(PROBLEM STATEMENT):
Please start at the first line of the records beneath and quote each line exactly, ending with the line containing "C203: none -> 220pF (GND, SIG)".

Data excerpts:
-*-
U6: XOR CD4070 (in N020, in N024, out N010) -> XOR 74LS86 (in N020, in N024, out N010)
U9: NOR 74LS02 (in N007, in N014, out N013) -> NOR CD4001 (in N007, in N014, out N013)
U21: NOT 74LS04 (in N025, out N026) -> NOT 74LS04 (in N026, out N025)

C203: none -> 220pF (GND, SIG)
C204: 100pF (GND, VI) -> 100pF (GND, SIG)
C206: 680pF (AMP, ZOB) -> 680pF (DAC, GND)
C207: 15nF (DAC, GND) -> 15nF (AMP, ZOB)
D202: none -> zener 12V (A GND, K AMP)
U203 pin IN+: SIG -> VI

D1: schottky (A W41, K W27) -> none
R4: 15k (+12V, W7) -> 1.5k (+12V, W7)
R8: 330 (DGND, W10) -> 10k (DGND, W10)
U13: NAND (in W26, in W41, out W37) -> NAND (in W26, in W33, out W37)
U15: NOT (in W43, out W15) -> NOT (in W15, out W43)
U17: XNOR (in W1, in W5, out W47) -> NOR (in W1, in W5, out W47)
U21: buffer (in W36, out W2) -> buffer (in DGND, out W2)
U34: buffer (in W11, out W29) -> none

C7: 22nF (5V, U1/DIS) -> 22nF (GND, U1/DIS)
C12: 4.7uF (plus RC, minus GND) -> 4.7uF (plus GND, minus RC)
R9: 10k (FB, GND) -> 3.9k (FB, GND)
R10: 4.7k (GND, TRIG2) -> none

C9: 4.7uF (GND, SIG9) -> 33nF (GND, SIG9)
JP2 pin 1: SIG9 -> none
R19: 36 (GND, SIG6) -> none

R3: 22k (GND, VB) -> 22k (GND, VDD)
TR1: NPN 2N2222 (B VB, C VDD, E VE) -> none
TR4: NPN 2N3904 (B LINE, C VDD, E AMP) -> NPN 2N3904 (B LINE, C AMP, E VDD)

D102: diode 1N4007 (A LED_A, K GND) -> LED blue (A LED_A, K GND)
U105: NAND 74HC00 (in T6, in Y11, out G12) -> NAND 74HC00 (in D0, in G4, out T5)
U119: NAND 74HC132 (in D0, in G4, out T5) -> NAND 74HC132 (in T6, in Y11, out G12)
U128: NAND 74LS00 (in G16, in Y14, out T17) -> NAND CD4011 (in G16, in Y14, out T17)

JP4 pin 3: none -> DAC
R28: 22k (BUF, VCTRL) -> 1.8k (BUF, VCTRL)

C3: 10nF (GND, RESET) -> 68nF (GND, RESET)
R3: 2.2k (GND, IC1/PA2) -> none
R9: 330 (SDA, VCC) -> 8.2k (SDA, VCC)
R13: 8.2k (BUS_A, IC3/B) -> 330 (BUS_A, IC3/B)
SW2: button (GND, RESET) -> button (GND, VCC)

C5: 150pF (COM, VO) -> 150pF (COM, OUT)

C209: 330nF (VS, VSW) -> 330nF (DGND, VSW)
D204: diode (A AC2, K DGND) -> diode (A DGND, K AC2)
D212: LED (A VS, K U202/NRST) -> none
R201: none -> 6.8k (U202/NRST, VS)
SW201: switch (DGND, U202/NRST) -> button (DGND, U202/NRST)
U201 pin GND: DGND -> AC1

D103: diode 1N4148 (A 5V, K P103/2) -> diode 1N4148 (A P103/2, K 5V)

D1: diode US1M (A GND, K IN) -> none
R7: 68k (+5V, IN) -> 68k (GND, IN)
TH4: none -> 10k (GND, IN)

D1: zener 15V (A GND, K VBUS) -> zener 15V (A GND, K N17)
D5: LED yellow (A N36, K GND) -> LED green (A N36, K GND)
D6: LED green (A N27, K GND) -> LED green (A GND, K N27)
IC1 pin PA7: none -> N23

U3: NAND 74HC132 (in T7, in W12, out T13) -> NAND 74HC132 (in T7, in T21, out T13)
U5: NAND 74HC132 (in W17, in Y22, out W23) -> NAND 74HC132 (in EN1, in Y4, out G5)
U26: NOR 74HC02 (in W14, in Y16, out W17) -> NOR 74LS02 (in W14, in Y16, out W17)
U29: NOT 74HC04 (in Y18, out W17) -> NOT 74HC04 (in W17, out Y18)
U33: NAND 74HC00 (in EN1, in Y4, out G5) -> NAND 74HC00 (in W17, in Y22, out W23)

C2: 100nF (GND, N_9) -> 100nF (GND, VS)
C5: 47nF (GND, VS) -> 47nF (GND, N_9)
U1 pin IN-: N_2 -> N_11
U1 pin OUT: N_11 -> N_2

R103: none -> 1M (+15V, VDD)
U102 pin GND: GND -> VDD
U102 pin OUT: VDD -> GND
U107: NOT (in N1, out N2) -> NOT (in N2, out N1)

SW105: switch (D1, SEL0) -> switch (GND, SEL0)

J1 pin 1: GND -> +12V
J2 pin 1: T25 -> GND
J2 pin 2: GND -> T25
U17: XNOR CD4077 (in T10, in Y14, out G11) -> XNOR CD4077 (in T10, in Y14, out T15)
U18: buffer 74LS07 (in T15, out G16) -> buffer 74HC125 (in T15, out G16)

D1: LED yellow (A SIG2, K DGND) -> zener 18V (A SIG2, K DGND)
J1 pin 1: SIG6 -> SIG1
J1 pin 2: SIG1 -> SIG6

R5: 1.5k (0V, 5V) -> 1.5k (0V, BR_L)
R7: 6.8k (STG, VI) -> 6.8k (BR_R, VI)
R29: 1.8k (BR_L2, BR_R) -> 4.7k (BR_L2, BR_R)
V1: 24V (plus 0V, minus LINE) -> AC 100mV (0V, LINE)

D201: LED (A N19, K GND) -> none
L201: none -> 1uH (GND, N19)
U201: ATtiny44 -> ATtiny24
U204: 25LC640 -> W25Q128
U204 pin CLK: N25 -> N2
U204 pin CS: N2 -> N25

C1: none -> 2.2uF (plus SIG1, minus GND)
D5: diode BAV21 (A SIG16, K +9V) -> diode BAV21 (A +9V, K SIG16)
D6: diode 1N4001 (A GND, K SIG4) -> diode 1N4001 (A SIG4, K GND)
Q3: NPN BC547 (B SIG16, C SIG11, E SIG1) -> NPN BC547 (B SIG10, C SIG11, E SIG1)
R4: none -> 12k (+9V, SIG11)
-*-
(THE COMPLETED TASK):
U6: XOR CD4070 (in N020, in N024, out N010) -> XOR 74LS86 (in N020, in N024, out N010)
U9: NOR 74LS02 (in N007, in N014, out N013) -> NOR CD4001 (in N007, in N014, out N013)
U21: NOT 74LS04 (in N025, out N026) -> NOT 74LS04 (in N026, out N025)

C203: none -> 220pF (GND, SIG)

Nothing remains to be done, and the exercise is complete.